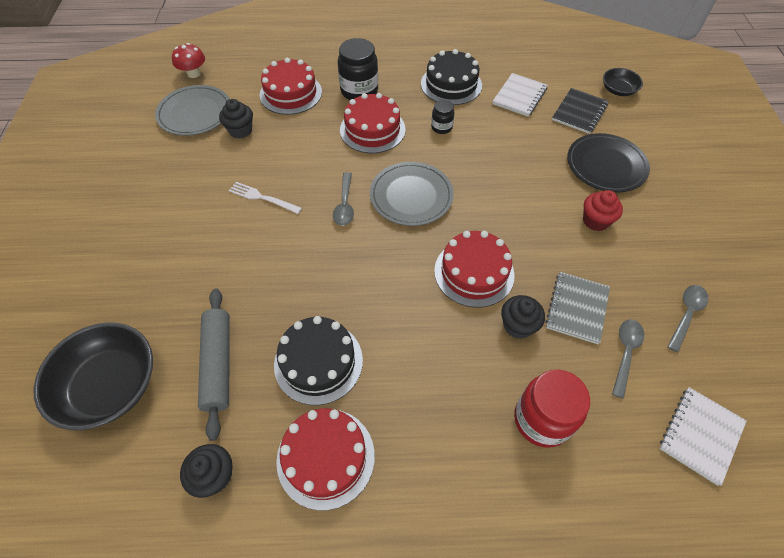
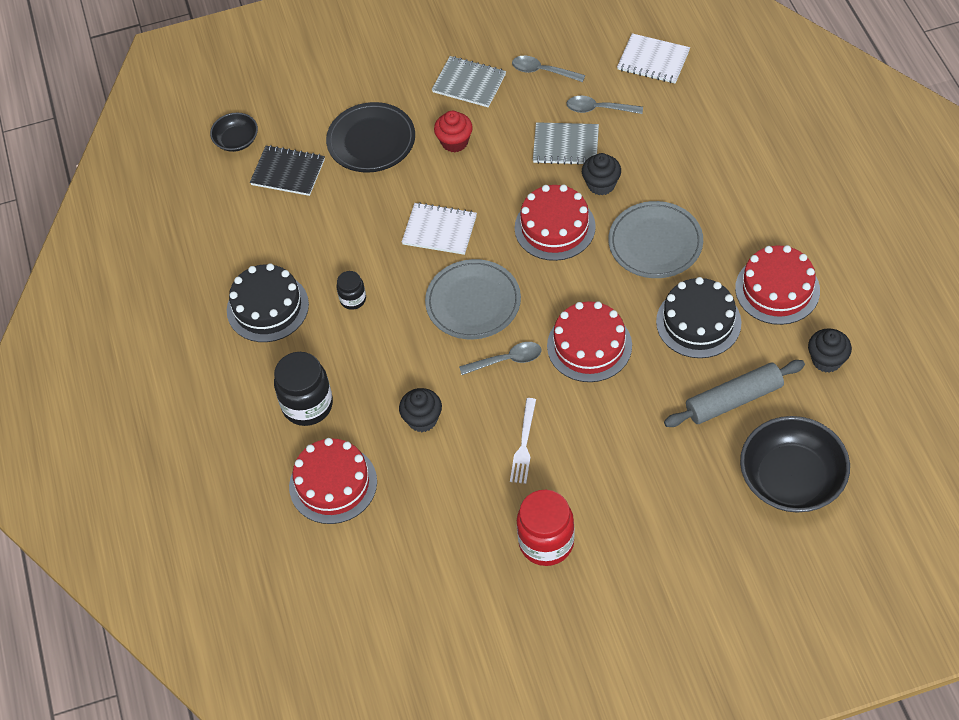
camera: 100 degrees left, 0 degrees up
(193, 73) = (322, 628): red mushroom -> none
(195, 113) = (405, 585): grey plate -> grey plate (655, 243)
(240, 130) = (421, 514): black cupcake -> black cupcake (422, 419)
(372, 129) = (377, 369): red cake -> red cake (589, 345)
(519, 96) = (273, 233): white notebook -> white notebook (439, 230)
(541, 420) = (683, 156): red jar -> red jar (546, 542)
(672, 248) = (469, 83): none -> grey notebook

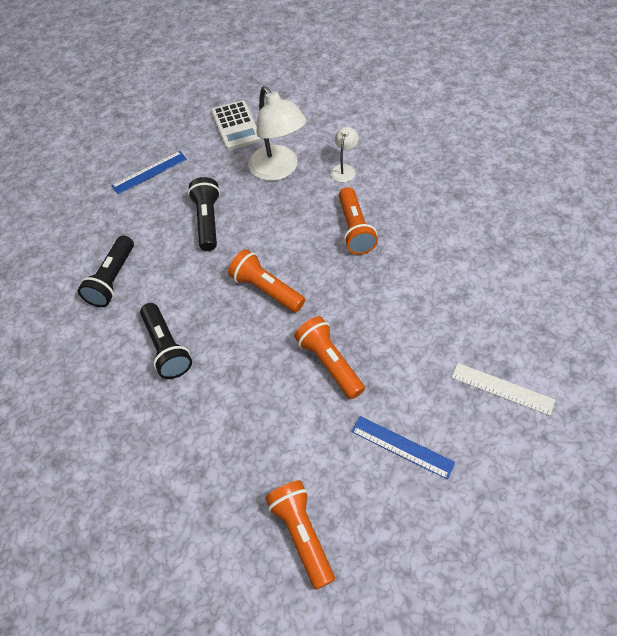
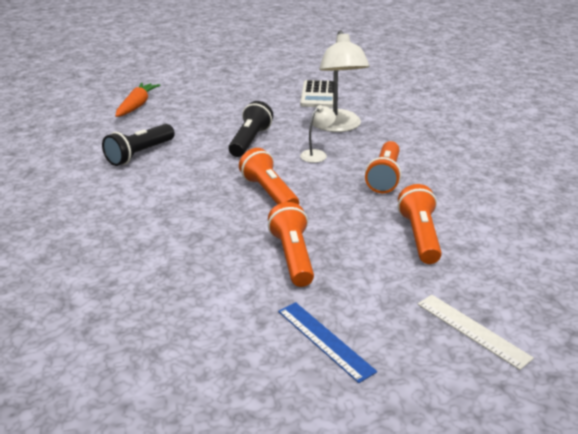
camera: 20 degrees right, 25 degrees down
(61, 205) = (137, 106): none -> orange carrot
(149, 172) = (223, 104): blue ruler -> none
(166, 348) = (148, 205): black flashlight -> none
(301, 534) = (166, 372): orange flashlight -> orange flashlight (420, 236)
(344, 169) = (401, 139): white lamp -> white lamp (317, 154)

※ ※ ※

**Problem description**:
With pictures omitted, copy exactly the lines from the one containing "(372, 129) = (377, 369): red" through the final line of the listing, both included.

**Your response**:
(372, 129) = (377, 369): red cake -> red cake (589, 345)
(519, 96) = (273, 233): white notebook -> white notebook (439, 230)
(541, 420) = (683, 156): red jar -> red jar (546, 542)
(672, 248) = (469, 83): none -> grey notebook

camera: 20 degrees right, 25 degrees down
(61, 205) = (137, 106): none -> orange carrot
(149, 172) = (223, 104): blue ruler -> none
(166, 348) = (148, 205): black flashlight -> none
(301, 534) = (166, 372): orange flashlight -> orange flashlight (420, 236)
(344, 169) = (401, 139): white lamp -> white lamp (317, 154)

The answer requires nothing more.